» Extracted records

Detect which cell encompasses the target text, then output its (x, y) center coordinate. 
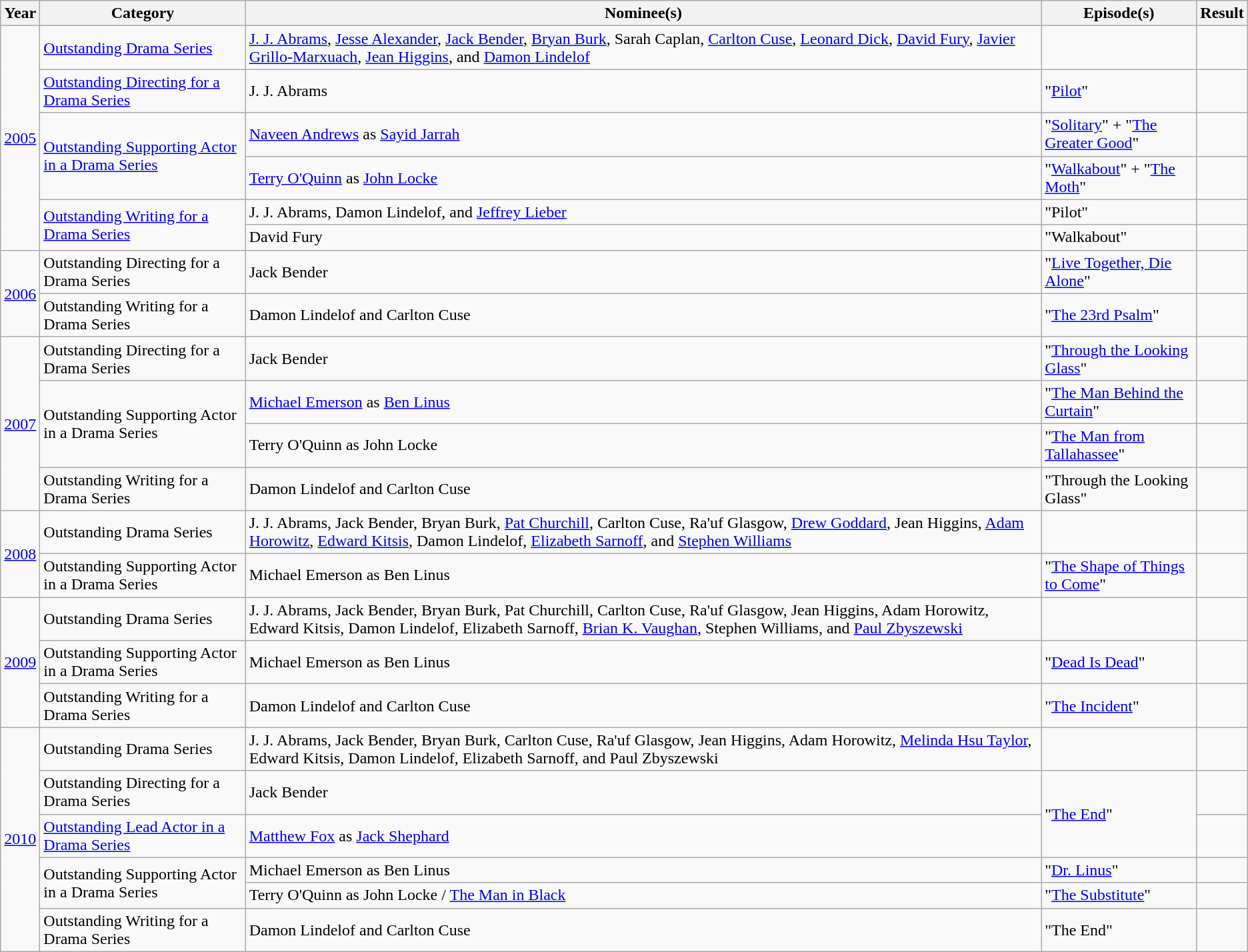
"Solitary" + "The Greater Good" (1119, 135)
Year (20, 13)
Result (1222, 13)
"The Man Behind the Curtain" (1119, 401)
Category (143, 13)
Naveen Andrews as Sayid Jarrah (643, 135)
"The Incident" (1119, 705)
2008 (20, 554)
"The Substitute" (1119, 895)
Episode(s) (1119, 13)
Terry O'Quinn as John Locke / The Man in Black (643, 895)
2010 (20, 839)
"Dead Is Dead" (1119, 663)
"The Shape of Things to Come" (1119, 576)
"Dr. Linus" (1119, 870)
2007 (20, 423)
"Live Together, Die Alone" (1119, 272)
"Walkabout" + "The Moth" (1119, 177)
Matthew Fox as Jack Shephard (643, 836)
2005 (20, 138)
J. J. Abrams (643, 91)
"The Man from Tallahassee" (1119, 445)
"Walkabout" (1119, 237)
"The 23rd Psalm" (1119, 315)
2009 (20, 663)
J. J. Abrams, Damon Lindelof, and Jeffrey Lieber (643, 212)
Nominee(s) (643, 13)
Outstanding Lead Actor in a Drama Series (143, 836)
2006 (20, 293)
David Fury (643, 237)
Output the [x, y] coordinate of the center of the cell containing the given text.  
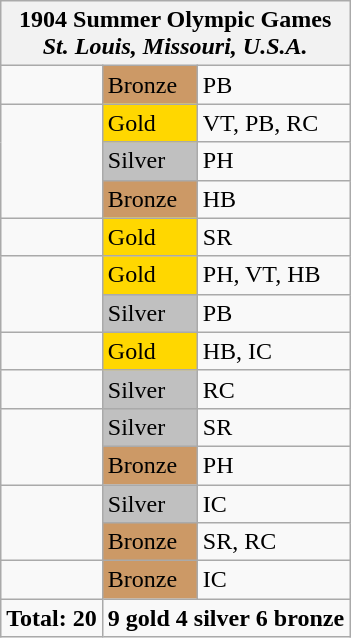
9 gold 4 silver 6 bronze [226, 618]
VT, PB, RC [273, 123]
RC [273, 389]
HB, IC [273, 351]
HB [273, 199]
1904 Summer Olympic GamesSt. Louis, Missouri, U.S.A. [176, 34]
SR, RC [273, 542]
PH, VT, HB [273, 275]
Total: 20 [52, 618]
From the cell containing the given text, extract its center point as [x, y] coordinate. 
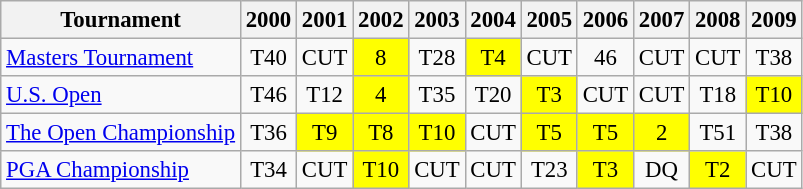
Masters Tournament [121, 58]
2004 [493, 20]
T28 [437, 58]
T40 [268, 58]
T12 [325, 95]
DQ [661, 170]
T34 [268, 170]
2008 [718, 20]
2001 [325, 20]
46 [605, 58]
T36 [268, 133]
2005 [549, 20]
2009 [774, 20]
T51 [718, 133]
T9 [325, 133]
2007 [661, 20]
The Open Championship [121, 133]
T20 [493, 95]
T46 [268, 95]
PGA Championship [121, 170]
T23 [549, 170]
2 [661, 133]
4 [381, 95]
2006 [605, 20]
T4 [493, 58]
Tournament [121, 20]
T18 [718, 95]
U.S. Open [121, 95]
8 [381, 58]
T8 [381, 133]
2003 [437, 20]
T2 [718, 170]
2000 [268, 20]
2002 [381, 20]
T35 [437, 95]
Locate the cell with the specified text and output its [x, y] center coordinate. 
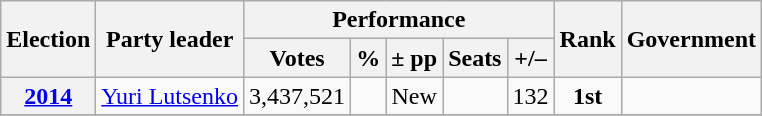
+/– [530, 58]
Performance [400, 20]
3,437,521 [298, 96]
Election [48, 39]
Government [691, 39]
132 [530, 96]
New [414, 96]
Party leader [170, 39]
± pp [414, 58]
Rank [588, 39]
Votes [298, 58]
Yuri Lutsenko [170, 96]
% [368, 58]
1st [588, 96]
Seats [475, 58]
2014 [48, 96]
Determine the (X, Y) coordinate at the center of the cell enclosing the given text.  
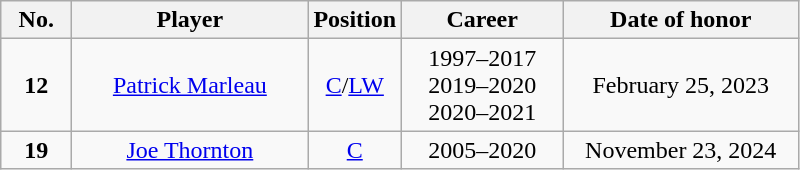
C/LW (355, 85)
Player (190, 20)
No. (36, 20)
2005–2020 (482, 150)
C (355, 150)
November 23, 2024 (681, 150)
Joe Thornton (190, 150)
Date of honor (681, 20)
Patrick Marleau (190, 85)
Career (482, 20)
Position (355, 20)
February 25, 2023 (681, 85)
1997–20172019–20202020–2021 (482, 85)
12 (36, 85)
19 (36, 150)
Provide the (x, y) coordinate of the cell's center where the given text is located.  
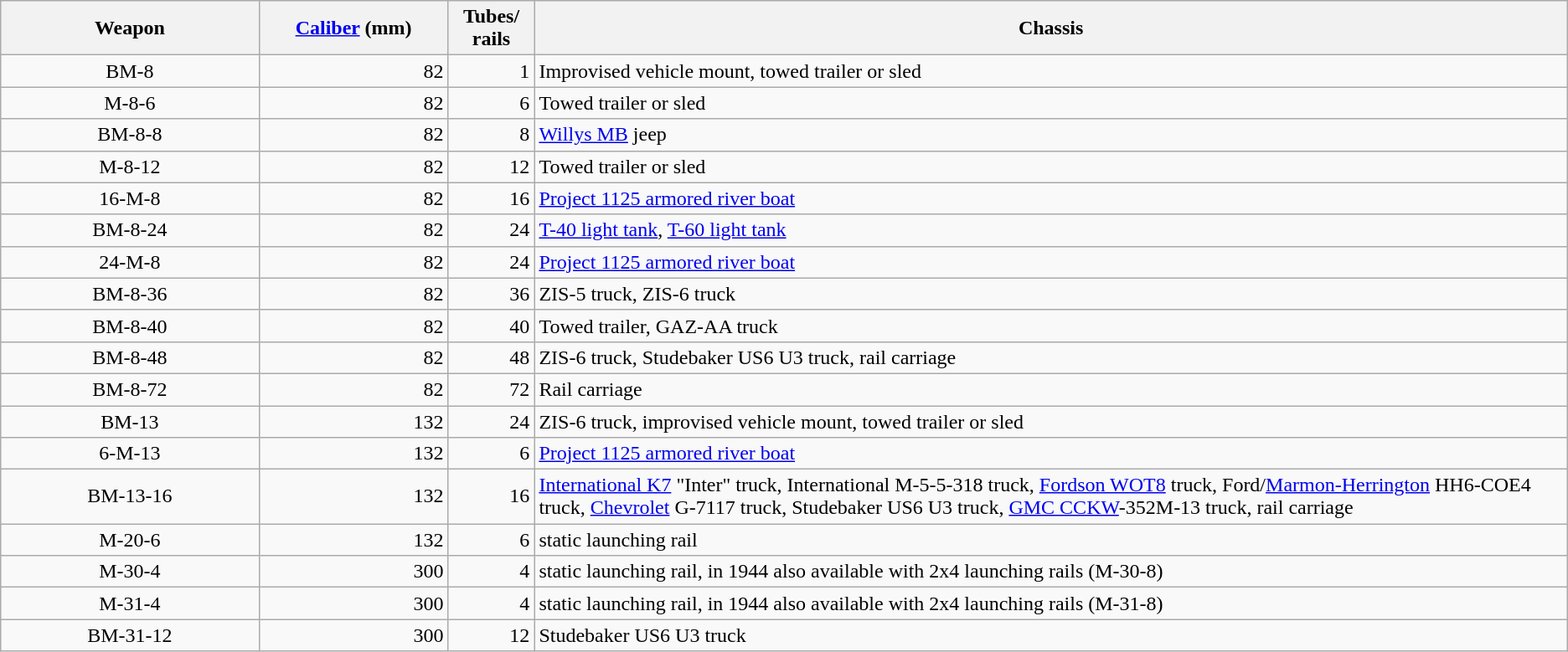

» EXERCISE REQUIREMENTS
How many rows above contain the string "containing", with matching case? Give only the number.

» SOLVED PROBLEM
2